Problem: Rewrite every line of the records as a Markdown table with the columns Row and Line, numbering the rows and omitting blank lines. Keep the pictures out of your answer.

Exercise inputs:
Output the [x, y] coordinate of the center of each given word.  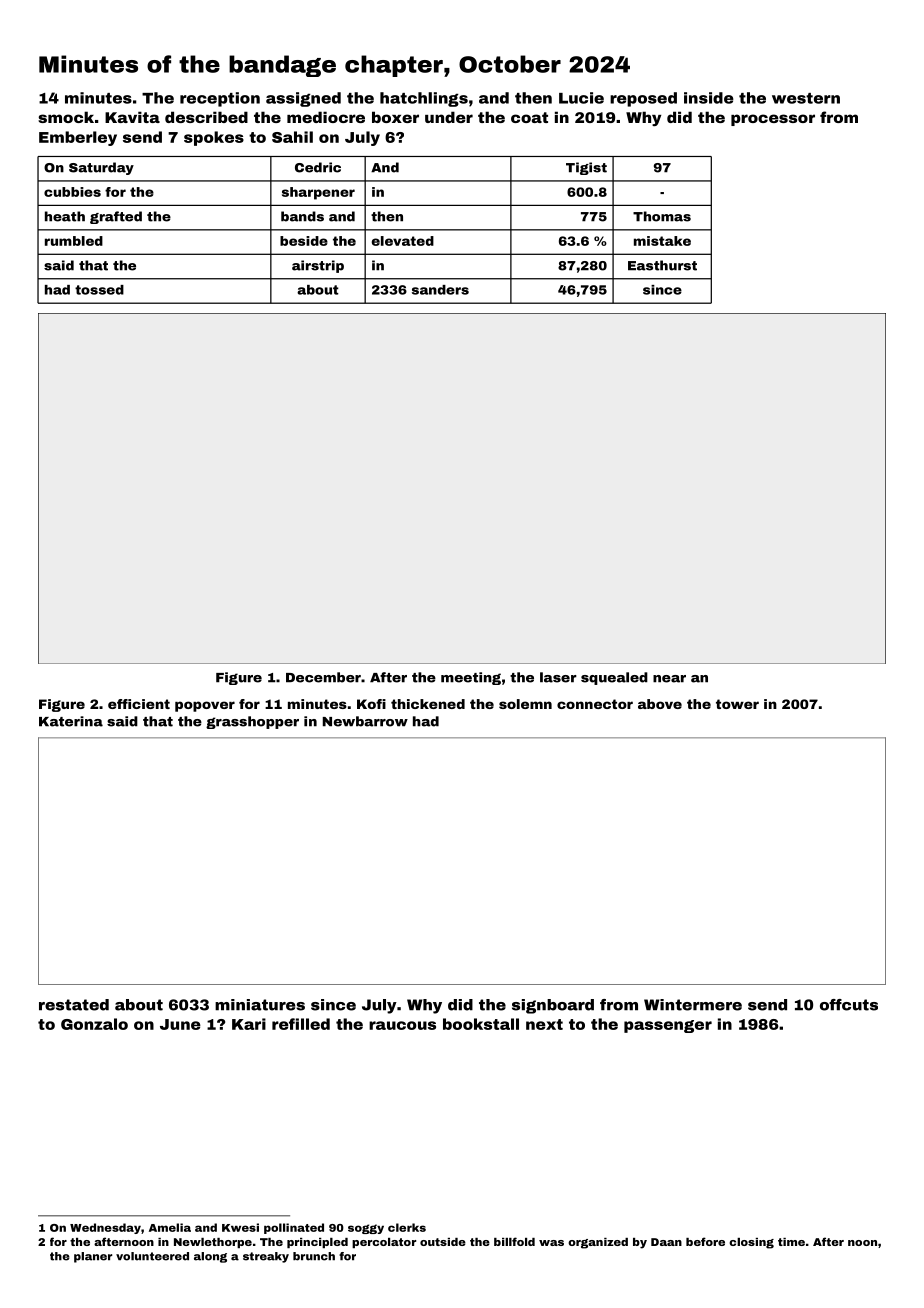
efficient [139, 704]
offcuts [849, 1005]
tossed [99, 290]
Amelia [170, 1227]
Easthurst [662, 265]
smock [66, 117]
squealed [614, 678]
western [806, 98]
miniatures [260, 1005]
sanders [440, 290]
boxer [395, 117]
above [660, 704]
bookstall [481, 1024]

Result for this exercise:
| Row | Line |
|---|---|
| 1 | Output the [x, y] coordinate of the center of each given word.   |
| 2 | efficient [139, 704] |
| 3 | offcuts [849, 1005] |
| 4 | tossed [99, 290] |
| 5 | Amelia [170, 1227] |
| 6 | Easthurst [662, 265] |
| 7 | smock [66, 117] |
| 8 | squealed [614, 678] |
| 9 | western [806, 98] |
| 10 | miniatures [260, 1005] |
| 11 | sanders [440, 290] |
| 12 | boxer [395, 117] |
| 13 | above [660, 704] |
| 14 | bookstall [481, 1024] |